--- Begin ---

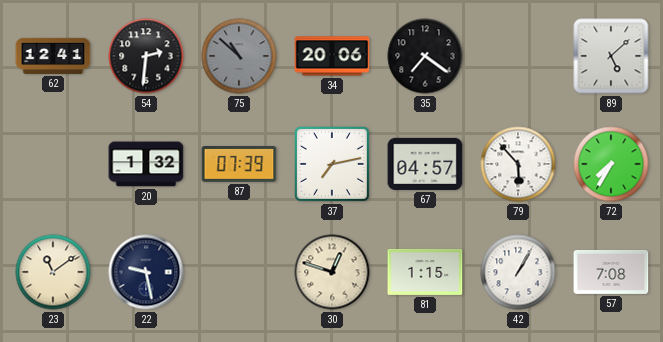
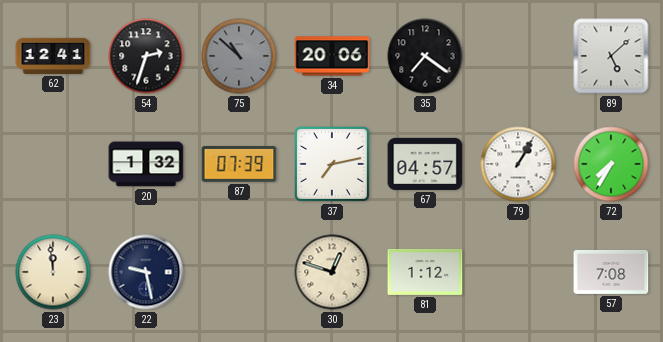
54: 2:31 -> 2:33
79: 5:53 -> 1:05
23: 11:09 -> 11:59
81: 1:15 -> 1:12
42: 1:05 -> none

--- End ---

Repeat the records above with "no time" substituted for "none" and everything else unchanged, leaving out the pictures.

54: 2:31 -> 2:33
79: 5:53 -> 1:05
23: 11:09 -> 11:59
81: 1:15 -> 1:12
42: 1:05 -> no time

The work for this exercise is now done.